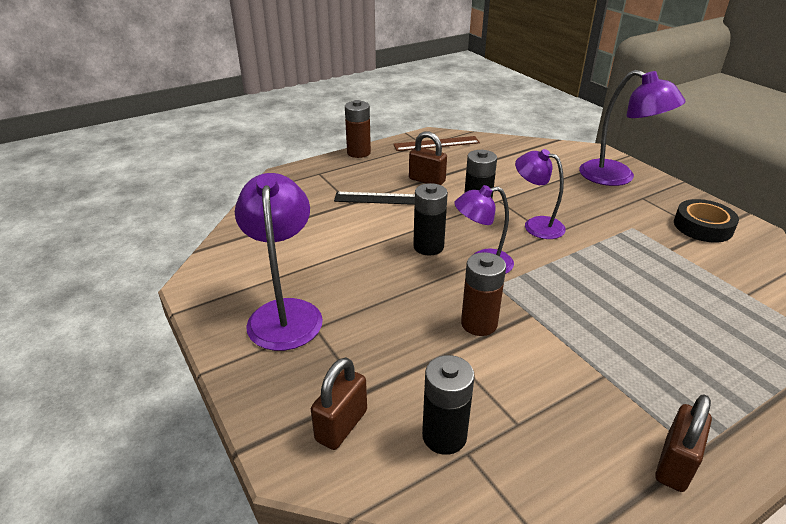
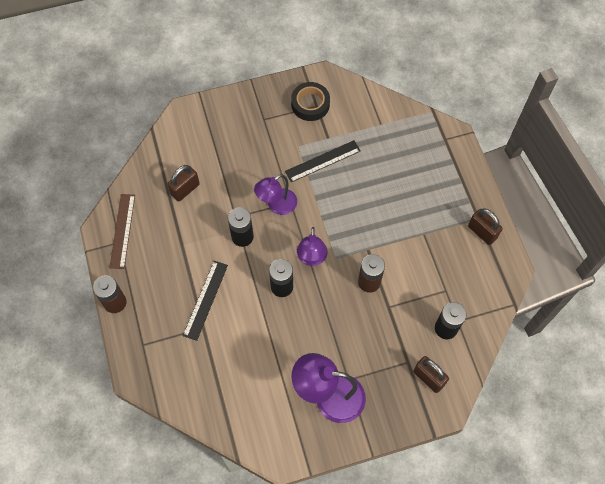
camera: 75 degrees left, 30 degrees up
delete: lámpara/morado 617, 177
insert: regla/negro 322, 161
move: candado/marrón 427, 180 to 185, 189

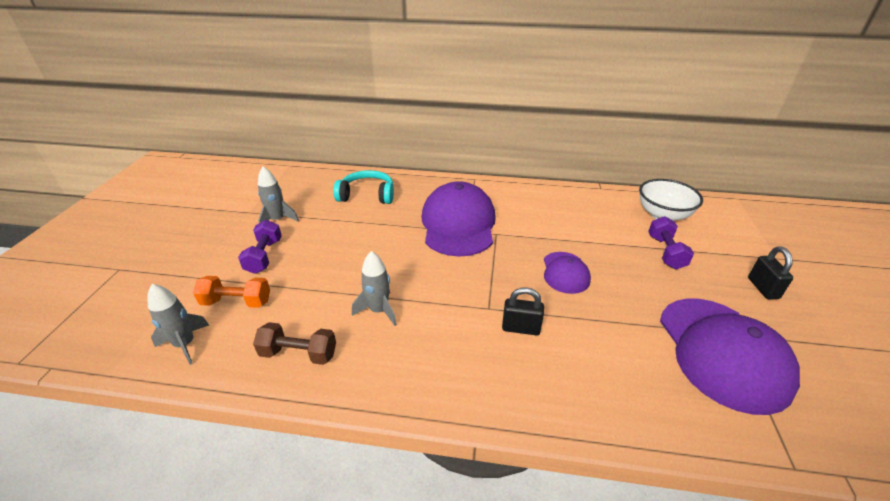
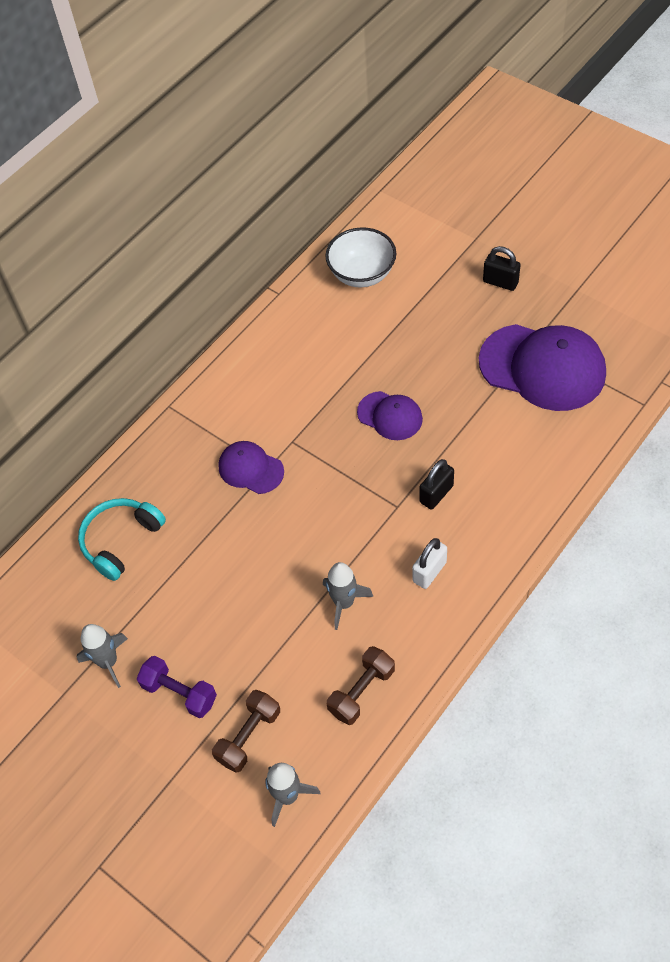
camera: 55 degrees left, 20 degrees up
delete: mancuerna/morado 665, 252
insert: candado/blanco 429, 572
recolor: mancuerna/naranja 237, 302 to mancuerna/marrón 248, 736
resize: gorra/morado 458, 224 = 250, 469 x0.52

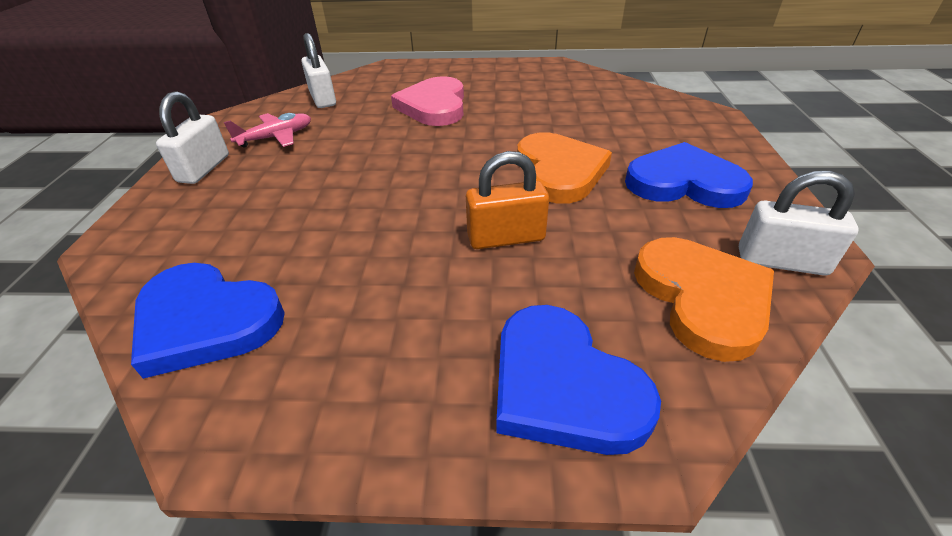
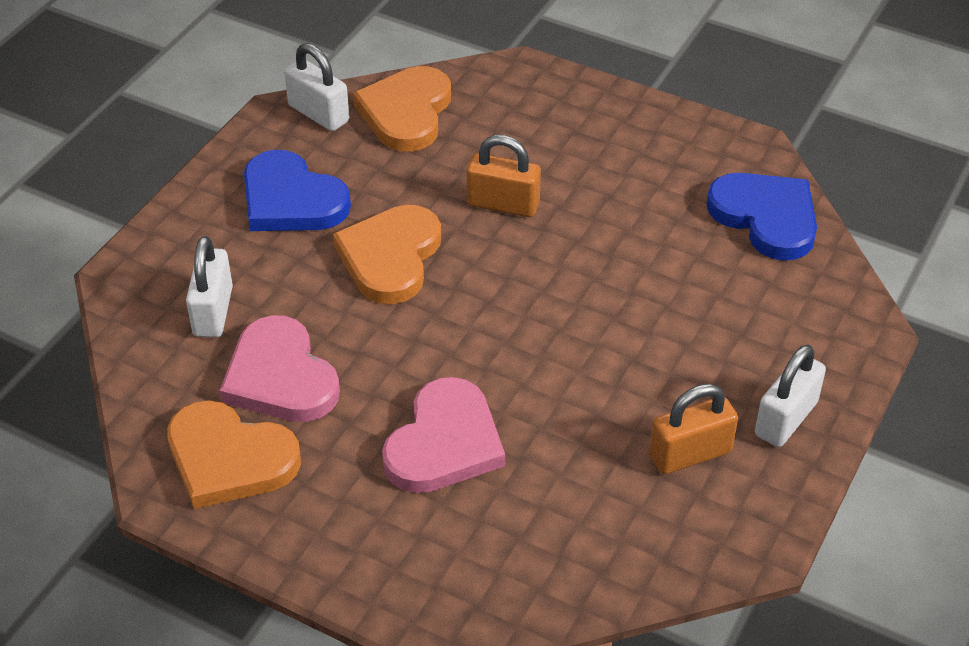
camera: 155 degrees left, 5 degrees up
delete: corazón/azul 563, 385
insert: corazón/naranja 229, 459; corazón/rosa 280, 377
move: candado/blanco 323, 99 to 213, 311
replace: avión/rosa 276, 137 to candado/naranja 690, 454

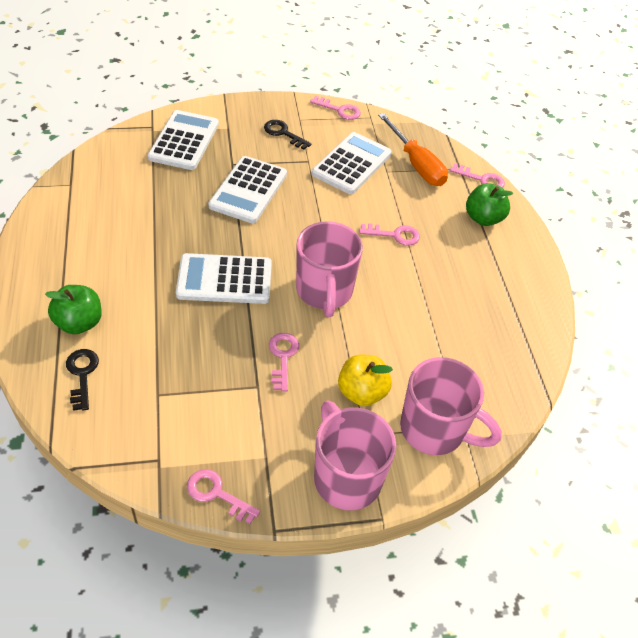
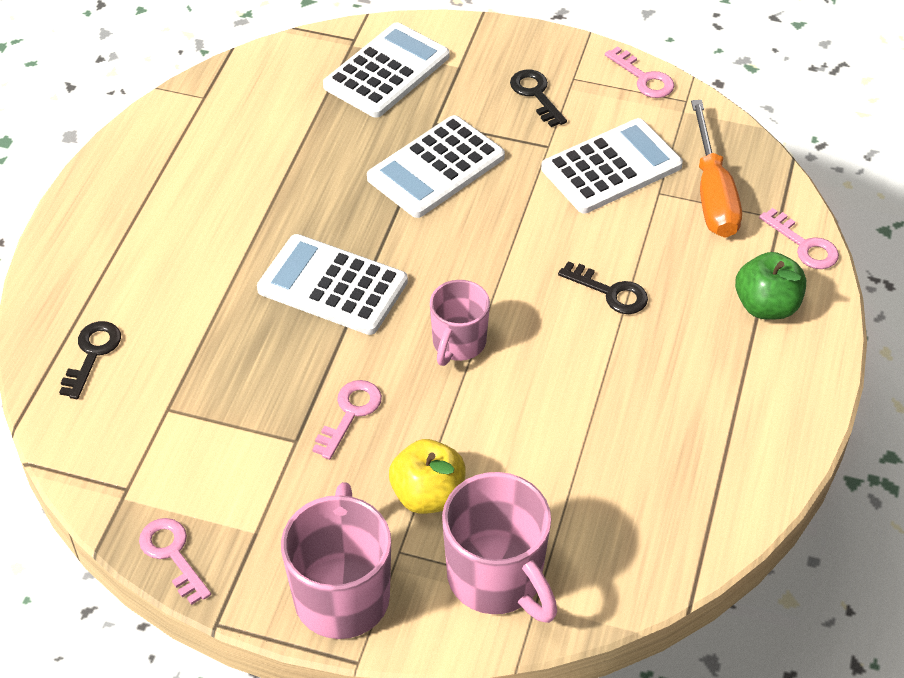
camera: 30 degrees right, 0 degrees up
delete: manzana/verde 79, 323
recolor: llave/rosa 394, 235 to llave/negro 610, 292
resize: taza/rosa 324, 292 = 458, 343 x0.63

▶ _Action item_
Copy each line of the entries in which the string "degrees" is found.

▶ _Result of this exercise_
camera: 75 degrees left, 30 degrees up
camera: 55 degrees left, 20 degrees up
camera: 155 degrees left, 5 degrees up
camera: 30 degrees right, 0 degrees up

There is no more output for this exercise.